---------- THE RECORDS

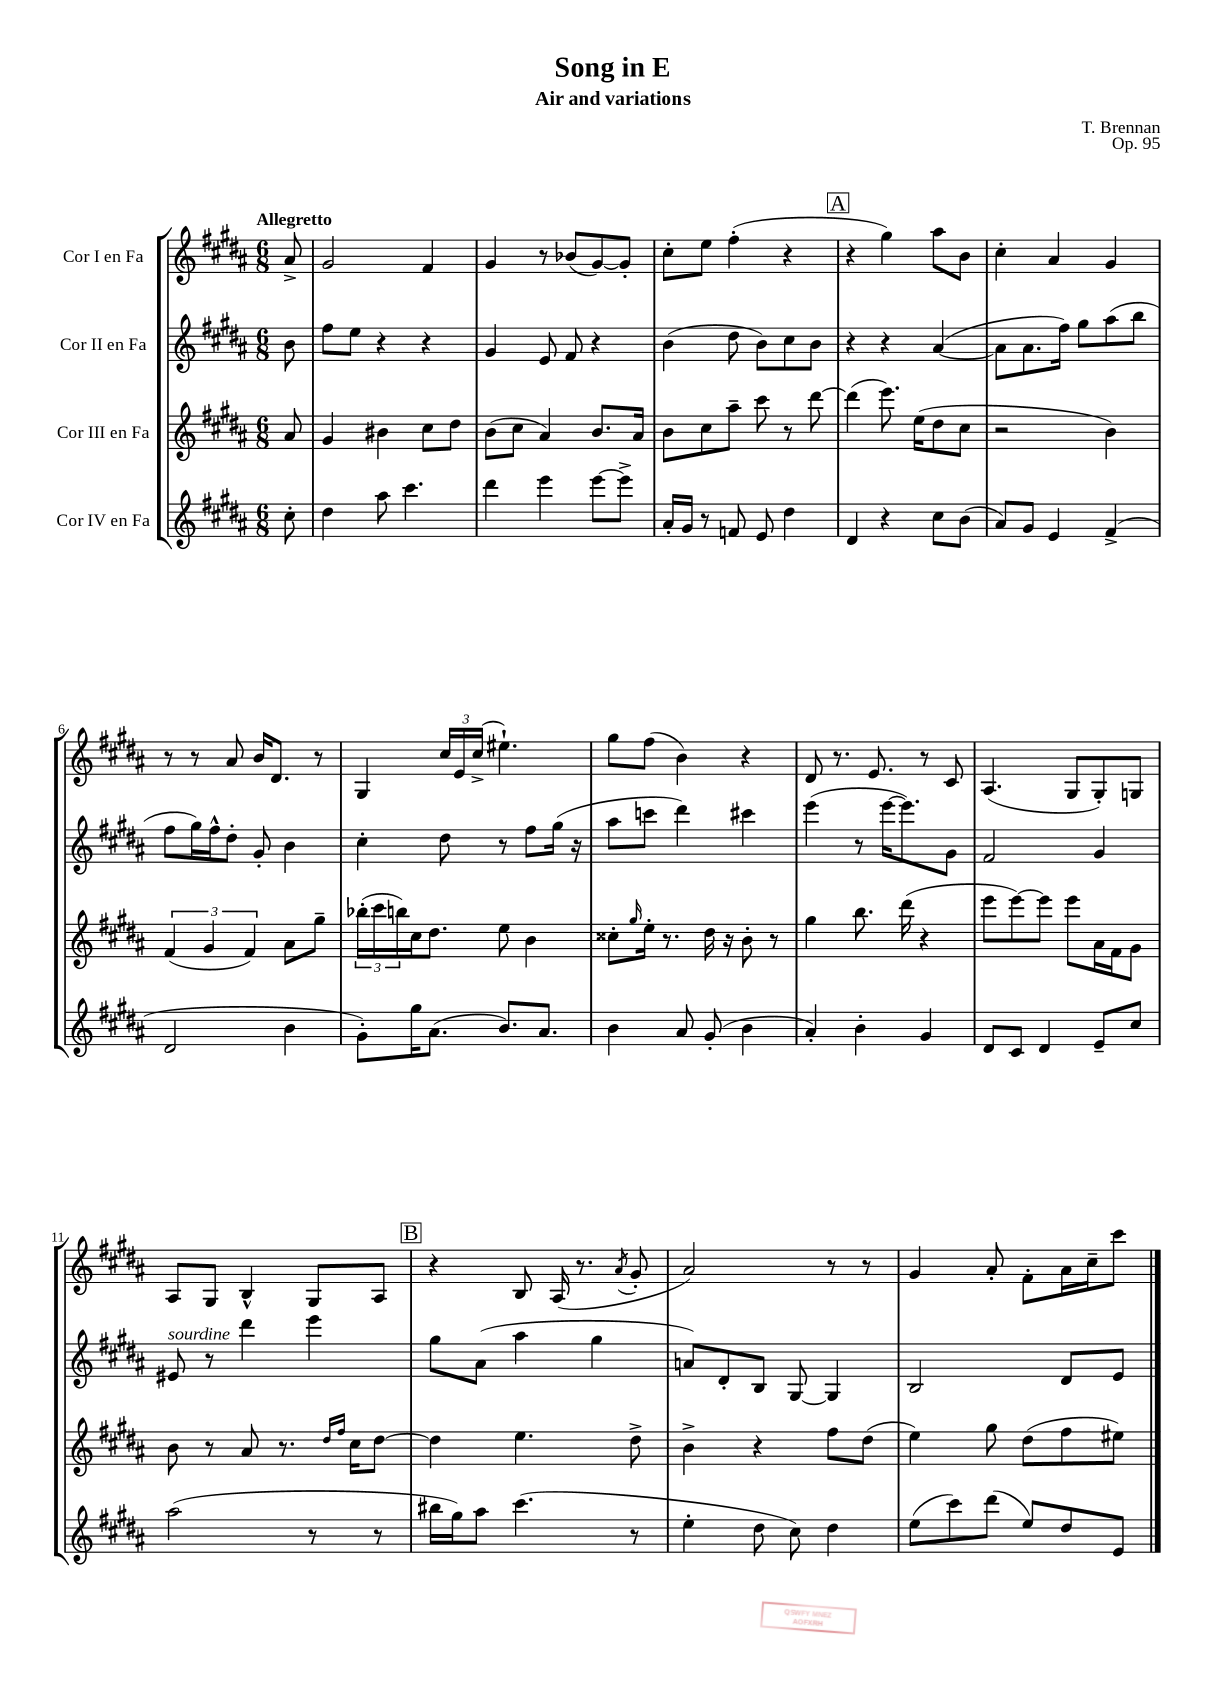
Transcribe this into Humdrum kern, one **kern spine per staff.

**kern	**kern	**kern	**kern
*staff4	*staff3	*staff2	*staff1
*clefG2	*clefG2	*clefG2	*clefG2
*k[f#c#g#d#a#]	*k[f#c#g#d#a#]	*k[f#c#g#d#a#]	*k[f#c#g#d#a#]
*M6/8	*M6/8	*M6/8	*M6/8
8cc#'\	8a#/	8b\	8a#^/
=	=	=	=
4dd#\	4g#/	8ff#\L	2g#/
.	.	8ee\J	.
8aa#\	4b#\	4r	.
4.ccc#\	.	.	.
.	8cc#\L	4r	4f#/
.	8dd#\J	.	.
=	=	=	=
4ddd#\	(8b\L	4g#/	4g#/
.	8cc#\J	.	.
4eee\	4a#/)	8e/	8r
.	.	8f#/	(8b-/L
[8eee\L	8.b/L	4r	[8g#/)
8eee^\]J	.	.	8g#'/]J
.	16a#/Jk	.	.
=	=	=	=
16a#'/LL	8b\L	(4b\	8cc#'\L
16g#/JJ	.	.	.
8r	8cc#\	.	8ee\J
8f/	8aa#~\J	8dd#\	(4ff#'\
8e/	8ccc#\	8b\L)	.
4dd#\	8r	8cc#\	4r
.	[8ddd#\	8b\J	.
=	=	=	=
4d#/	(4ddd#\]	4r	4r
4r	8.eee\)	4r	4gg#\)
.	(16ee\LK	.	.
8cc#\L	8dd#\	([4a#/	8aa#\L
(8b\J	8cc#\J	.	8b\J
=	=	=	=
8a#/L)	2r	8a#\]L	4cc#'\
8g#/J	.	8.a#\	.
4e/	.	.	4a#/
.	.	16ff#\Jk)	.
.	.	8gg#\L	.
(4f#^/	4b\)	(8aa#\	4g#/
.	.	8bb\J	.
=	=	=	=
2d#/	(6f#/	8ff#\L	8r
.	.	16gg#\L)	8r
.	6g#/	.	.
.	.	16ff#^^\J	.
.	.	8dd#'\J	8a#/
.	6f#/)	.	.
.	.	8g#'/	16b/LK
.	.	.	8.d#/J
4b\	8a#\L	4b\	.
.	8gg#~\J	.	8r
=	=	=	=
8g#'\L)	(24bb-'\LL	4cc#'\	4G#/
.	24ccc#\	.	.
.	24bb\)	.	.
16gg#\K	16cc#\J	.	.
(8.a#\J	8.dd#\J	.	.
.	.	8dd#\	24cc#/LL
.	.	.	24e/
.	.	.	(24cc#^/JJ
8.b/L)	8ee\	8r	4.ee#`\)
.	4b\	8ff#\L	.
8.a#/J	.	.	.
.	.	(16gg#\Jk	.
.	.	16r	.
=	=	=	=
4b\	8cc##'\L	8aa#\L	8gg#\L
.	16qqgg#/	.	.
.	16ee'\Jk	8ccc\J	(8ff#\J
.	8.r	.	.
8a#/	.	4ddd#\)	4b\)
(8g#'/	16dd#\	.	.
.	16r	.	.
4b\	8b'\	4ccc#\	4r
.	8r	.	.
=	=	=	=
4a#'/)	4gg#\	(4eee\	8d#/
.	.	.	8.r
4b'\	8.bb\	8r	.
.	.	.	8.e/
.	.	[16eee\LK	.
.	(16ddd#\	8.eee\])	.
4g#/	4r	.	8r
.	.	8g#\J	8c#/
=	=	=	=
8d#/L	8eee\L	2f#/	(4.A#/
8c#/J	[8eee\)	.	.
4d#/	8eee\]J	.	.
.	8eee\L	.	8G#/L
8e~/L	16a#\L	4g#/	8G#'/)
.	16f#\J	.	.
8cc#/J	8g#\J	.	8G/J
=	=	=	=
(2aa#\	8b\	8e#/	8A#/L
.	8r	8r	8G#/J
.	8a#/	4ddd#\	4B^^/
.	8.r	.	.
8r	.	4eee\	8G#/L
.	16qqdd#/LL	.	.
.	16qqff#/JJ	.	.
.	16cc#\LK	.	.
8r	[8dd#\J	.	8A#/J
=	=	=	=
16bb#\LL	4dd#\]	8gg#\L	4r
16gg#\J)	.	.	.
8aa#\J	.	(8a#\J	.
(4.ccc#\	4.ee\	4aa#\	8B/
.	.	.	(16A#/
.	.	.	8.r
.	.	4gg#\	.
.	.	.	8qa#/
8r	8dd#^\	.	8g#'/
=	=	=	=
4ee'\	4b^\	8a/L)	2a#/)
.	.	8d#'/	.
8dd#\	4r	8B/J	.
8cc#\)	.	[8G#/	.
4dd#\	8ff#\L	4G#/]	8r
.	(8dd#\J	.	8r
=	=	=	=
(8ee\L	4ee\)	2B/	4g#/
8ccc#\)	.	.	.
(8ddd#\J	8gg#\	.	8a#'/
8ee/L)	(8dd#\L	.	8f#'\L
8dd#/	8ff#\	8d#/L	16a#\L
.	.	.	16cc#~\J
8e/J	8ee#\J)	8e/J	8ccc#\J
==	==	==	==
*-	*-	*-	*-
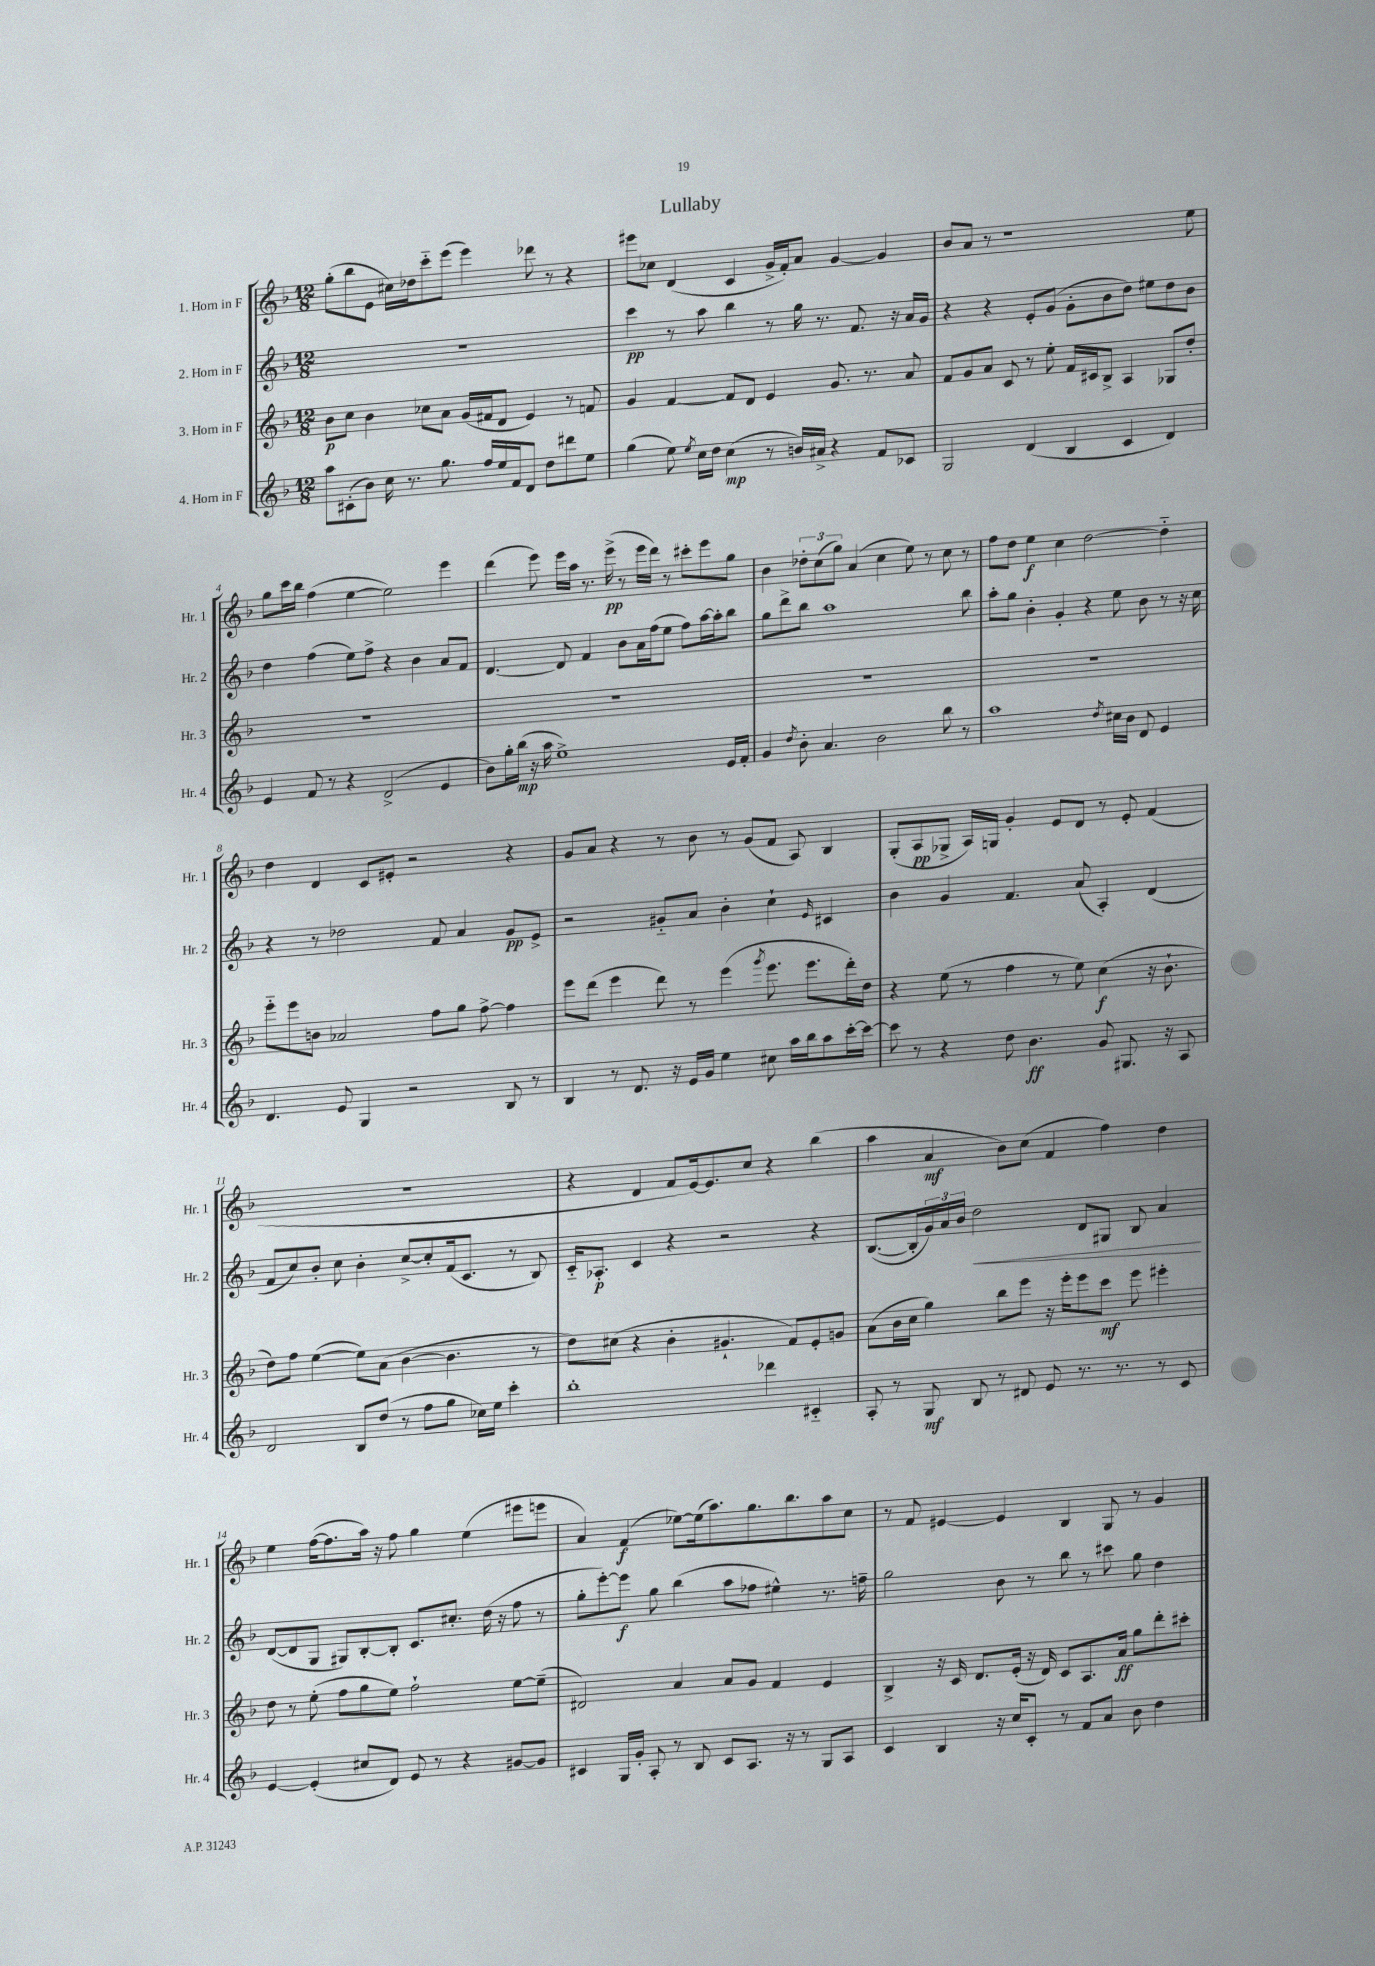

--------------------

» WRITTEN REQUEST:
Report how many lines in the records contain the string "kern". Give only the number.

» REPLY TO THE EXERCISE:
2